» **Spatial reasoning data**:
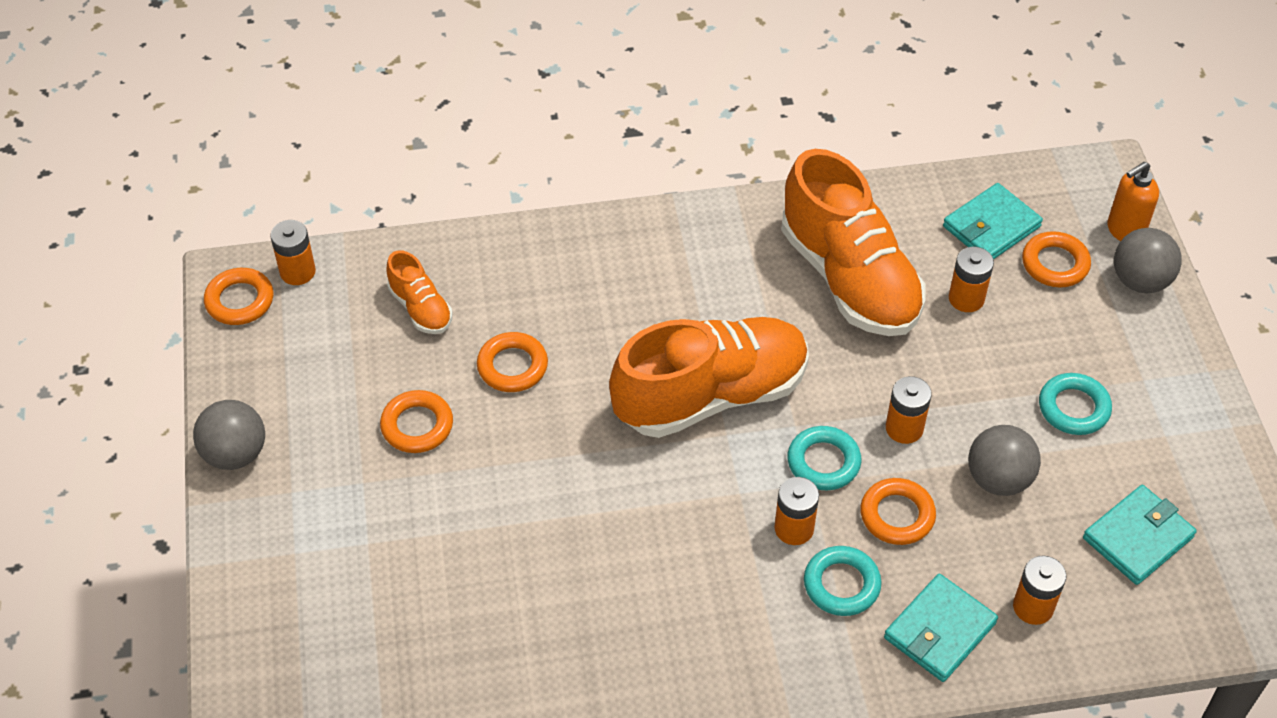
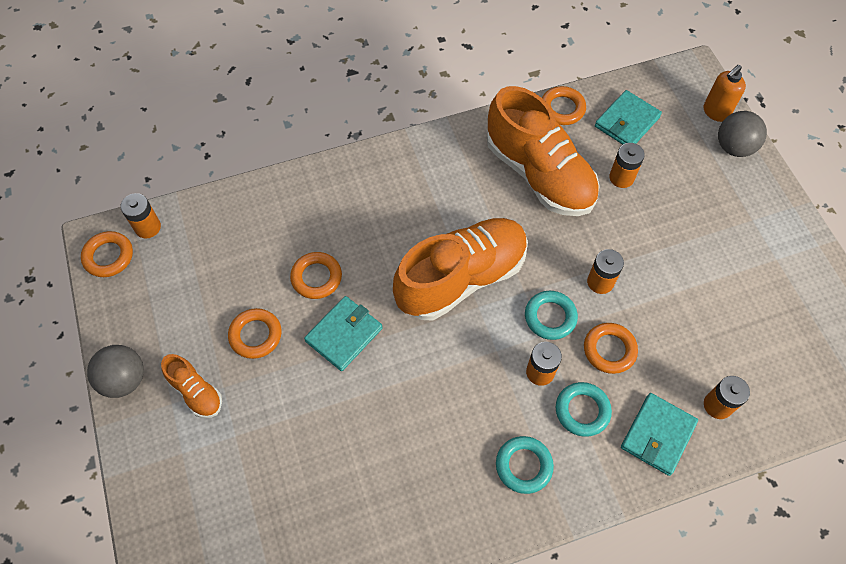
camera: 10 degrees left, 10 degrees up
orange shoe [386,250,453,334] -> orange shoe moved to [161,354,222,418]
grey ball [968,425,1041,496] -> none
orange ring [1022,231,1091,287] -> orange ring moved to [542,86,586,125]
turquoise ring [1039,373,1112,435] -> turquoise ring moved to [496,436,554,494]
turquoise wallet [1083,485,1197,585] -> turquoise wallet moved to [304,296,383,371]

» **WHAT THE EXERCISE ASKS**: Only the line containing "orange ring [1022,231,1091,287]" and the lines after it, through the end of the data, should be copied, exactly as they are.

» **REPLY TO THE EXERCISE**:
orange ring [1022,231,1091,287] -> orange ring moved to [542,86,586,125]
turquoise ring [1039,373,1112,435] -> turquoise ring moved to [496,436,554,494]
turquoise wallet [1083,485,1197,585] -> turquoise wallet moved to [304,296,383,371]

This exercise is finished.